Among the entries below, extract exactly the lines that run from the one with "D3: schottky (A OUT, K +3V3) -> none" through the one with "R6: 470 (GND, VE) -> 100 (GND, VE)", both ends included.

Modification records
==*==
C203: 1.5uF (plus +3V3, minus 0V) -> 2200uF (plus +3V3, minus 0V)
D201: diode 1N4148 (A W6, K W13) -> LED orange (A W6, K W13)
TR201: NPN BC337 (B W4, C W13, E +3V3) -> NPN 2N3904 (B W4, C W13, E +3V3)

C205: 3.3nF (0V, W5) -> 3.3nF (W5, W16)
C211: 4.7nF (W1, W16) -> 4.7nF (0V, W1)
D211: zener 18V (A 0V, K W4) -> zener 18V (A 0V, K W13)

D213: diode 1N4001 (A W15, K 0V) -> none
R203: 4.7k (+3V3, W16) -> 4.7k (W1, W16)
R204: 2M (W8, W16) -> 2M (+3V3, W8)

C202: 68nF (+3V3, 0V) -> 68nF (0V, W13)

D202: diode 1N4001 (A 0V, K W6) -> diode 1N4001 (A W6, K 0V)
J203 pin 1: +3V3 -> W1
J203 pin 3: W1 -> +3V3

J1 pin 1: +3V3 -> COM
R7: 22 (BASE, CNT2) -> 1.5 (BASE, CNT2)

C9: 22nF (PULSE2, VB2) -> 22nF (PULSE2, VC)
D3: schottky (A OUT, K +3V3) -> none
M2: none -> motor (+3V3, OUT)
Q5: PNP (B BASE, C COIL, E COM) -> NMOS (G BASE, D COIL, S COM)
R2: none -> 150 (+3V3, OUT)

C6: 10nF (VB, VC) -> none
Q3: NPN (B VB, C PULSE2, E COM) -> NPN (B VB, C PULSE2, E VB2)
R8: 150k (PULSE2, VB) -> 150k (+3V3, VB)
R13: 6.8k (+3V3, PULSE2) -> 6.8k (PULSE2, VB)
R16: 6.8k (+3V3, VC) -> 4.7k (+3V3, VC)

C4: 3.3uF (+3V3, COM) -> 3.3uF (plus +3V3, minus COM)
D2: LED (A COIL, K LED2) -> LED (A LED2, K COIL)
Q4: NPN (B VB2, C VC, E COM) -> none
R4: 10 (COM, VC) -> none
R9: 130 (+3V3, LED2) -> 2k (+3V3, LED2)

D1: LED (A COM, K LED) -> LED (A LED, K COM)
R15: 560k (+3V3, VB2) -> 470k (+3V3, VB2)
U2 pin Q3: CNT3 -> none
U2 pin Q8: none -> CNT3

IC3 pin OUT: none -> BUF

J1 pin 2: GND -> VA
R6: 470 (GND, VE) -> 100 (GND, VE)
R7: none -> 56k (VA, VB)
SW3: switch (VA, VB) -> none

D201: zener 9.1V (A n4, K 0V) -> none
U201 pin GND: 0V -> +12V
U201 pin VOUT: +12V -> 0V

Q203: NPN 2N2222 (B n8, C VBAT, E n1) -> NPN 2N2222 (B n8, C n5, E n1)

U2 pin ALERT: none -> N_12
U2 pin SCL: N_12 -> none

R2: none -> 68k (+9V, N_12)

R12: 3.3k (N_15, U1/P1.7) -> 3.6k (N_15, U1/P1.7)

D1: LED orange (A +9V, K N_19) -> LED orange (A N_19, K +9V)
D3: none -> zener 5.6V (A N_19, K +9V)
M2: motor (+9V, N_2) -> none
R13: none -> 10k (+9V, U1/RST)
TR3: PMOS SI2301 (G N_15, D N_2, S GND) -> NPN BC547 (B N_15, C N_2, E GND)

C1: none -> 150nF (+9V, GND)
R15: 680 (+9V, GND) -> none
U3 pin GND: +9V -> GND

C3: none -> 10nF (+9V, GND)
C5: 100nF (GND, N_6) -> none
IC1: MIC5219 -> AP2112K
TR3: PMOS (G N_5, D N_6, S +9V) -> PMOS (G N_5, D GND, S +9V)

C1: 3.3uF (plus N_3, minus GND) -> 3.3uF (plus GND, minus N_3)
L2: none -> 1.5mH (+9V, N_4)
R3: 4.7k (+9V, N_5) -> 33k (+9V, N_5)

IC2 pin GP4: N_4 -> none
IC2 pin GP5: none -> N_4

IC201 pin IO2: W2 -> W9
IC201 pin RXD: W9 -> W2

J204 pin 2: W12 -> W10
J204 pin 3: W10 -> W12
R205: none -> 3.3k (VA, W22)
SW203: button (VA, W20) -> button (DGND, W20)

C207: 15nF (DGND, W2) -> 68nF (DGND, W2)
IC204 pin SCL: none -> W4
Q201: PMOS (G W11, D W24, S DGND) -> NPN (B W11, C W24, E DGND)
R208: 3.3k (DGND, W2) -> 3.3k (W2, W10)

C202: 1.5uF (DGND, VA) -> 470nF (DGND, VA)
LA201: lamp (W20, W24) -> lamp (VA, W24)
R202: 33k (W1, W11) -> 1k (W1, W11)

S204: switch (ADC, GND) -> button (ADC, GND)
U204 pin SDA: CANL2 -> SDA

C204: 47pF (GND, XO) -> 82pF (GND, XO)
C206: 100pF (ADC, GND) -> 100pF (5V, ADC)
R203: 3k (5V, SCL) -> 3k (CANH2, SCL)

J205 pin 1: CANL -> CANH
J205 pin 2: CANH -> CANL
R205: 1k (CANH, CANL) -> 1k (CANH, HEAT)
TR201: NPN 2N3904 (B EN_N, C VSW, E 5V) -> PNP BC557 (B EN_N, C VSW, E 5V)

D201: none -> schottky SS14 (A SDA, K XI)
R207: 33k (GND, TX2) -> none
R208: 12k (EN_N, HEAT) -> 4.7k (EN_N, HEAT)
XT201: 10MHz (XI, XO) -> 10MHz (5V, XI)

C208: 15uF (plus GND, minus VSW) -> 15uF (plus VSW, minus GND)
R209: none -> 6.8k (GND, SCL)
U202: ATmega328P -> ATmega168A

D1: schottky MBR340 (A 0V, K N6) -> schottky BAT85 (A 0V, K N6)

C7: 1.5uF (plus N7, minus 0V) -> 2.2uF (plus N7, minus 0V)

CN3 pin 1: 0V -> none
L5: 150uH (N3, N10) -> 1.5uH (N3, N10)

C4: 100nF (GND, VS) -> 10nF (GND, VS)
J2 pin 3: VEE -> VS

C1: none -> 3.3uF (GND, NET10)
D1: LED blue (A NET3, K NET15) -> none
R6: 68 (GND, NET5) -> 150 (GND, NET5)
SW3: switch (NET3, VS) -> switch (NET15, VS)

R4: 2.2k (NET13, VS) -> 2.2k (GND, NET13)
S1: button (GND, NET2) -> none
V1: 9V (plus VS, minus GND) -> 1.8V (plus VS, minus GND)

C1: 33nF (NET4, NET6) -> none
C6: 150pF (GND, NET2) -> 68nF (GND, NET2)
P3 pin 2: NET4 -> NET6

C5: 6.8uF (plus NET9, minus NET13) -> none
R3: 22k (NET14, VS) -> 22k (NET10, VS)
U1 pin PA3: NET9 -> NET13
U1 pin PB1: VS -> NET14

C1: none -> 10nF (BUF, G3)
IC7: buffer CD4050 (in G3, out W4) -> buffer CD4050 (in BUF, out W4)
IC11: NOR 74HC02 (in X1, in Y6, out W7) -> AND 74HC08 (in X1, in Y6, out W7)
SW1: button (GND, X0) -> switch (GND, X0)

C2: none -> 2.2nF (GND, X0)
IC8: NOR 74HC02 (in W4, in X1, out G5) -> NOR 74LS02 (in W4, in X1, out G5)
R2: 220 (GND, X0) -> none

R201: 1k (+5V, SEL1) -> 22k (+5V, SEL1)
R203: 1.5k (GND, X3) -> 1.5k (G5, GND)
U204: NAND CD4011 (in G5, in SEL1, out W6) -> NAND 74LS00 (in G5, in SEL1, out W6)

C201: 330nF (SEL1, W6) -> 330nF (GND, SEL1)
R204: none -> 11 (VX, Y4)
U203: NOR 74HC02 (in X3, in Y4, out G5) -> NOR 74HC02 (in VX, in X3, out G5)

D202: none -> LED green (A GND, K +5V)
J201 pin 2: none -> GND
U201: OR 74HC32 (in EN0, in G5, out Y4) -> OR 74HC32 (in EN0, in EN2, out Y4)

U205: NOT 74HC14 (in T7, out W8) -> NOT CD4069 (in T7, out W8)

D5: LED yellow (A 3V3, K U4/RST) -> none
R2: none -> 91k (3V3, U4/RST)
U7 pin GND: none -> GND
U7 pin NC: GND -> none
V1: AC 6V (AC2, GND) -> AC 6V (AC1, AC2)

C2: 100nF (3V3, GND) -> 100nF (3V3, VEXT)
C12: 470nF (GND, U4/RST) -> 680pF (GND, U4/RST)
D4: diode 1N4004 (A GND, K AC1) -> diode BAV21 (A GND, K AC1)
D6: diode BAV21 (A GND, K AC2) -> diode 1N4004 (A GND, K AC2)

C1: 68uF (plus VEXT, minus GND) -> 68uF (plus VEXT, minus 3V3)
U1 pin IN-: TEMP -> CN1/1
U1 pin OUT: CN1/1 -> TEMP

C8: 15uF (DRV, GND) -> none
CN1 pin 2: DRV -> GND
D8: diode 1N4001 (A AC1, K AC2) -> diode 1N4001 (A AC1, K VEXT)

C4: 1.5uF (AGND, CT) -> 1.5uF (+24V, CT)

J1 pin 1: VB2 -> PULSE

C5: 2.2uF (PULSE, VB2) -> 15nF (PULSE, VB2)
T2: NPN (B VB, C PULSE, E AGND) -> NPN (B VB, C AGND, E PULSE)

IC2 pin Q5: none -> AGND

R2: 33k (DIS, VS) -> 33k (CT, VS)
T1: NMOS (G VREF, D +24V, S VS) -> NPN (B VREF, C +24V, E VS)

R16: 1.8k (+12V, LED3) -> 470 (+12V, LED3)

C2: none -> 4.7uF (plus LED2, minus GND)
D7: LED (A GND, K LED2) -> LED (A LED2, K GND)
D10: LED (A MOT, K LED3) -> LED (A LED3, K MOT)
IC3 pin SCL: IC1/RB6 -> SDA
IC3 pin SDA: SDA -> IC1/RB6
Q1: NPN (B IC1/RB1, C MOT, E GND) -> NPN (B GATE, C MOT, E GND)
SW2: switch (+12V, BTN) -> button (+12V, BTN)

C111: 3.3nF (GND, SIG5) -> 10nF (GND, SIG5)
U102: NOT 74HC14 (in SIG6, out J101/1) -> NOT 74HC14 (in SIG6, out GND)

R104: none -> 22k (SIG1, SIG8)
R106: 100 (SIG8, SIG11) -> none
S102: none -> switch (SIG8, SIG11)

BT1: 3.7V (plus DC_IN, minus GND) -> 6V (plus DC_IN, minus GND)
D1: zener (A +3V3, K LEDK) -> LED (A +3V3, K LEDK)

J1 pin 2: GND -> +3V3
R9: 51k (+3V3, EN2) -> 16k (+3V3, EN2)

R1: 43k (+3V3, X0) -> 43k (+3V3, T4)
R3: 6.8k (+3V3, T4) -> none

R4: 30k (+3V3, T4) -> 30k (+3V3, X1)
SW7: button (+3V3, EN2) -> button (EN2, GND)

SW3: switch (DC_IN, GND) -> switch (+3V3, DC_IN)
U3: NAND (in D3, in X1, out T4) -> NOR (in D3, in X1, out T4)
==*==
**Solution:**
D3: schottky (A OUT, K +3V3) -> none
M2: none -> motor (+3V3, OUT)
Q5: PNP (B BASE, C COIL, E COM) -> NMOS (G BASE, D COIL, S COM)
R2: none -> 150 (+3V3, OUT)

C6: 10nF (VB, VC) -> none
Q3: NPN (B VB, C PULSE2, E COM) -> NPN (B VB, C PULSE2, E VB2)
R8: 150k (PULSE2, VB) -> 150k (+3V3, VB)
R13: 6.8k (+3V3, PULSE2) -> 6.8k (PULSE2, VB)
R16: 6.8k (+3V3, VC) -> 4.7k (+3V3, VC)

C4: 3.3uF (+3V3, COM) -> 3.3uF (plus +3V3, minus COM)
D2: LED (A COIL, K LED2) -> LED (A LED2, K COIL)
Q4: NPN (B VB2, C VC, E COM) -> none
R4: 10 (COM, VC) -> none
R9: 130 (+3V3, LED2) -> 2k (+3V3, LED2)

D1: LED (A COM, K LED) -> LED (A LED, K COM)
R15: 560k (+3V3, VB2) -> 470k (+3V3, VB2)
U2 pin Q3: CNT3 -> none
U2 pin Q8: none -> CNT3

IC3 pin OUT: none -> BUF

J1 pin 2: GND -> VA
R6: 470 (GND, VE) -> 100 (GND, VE)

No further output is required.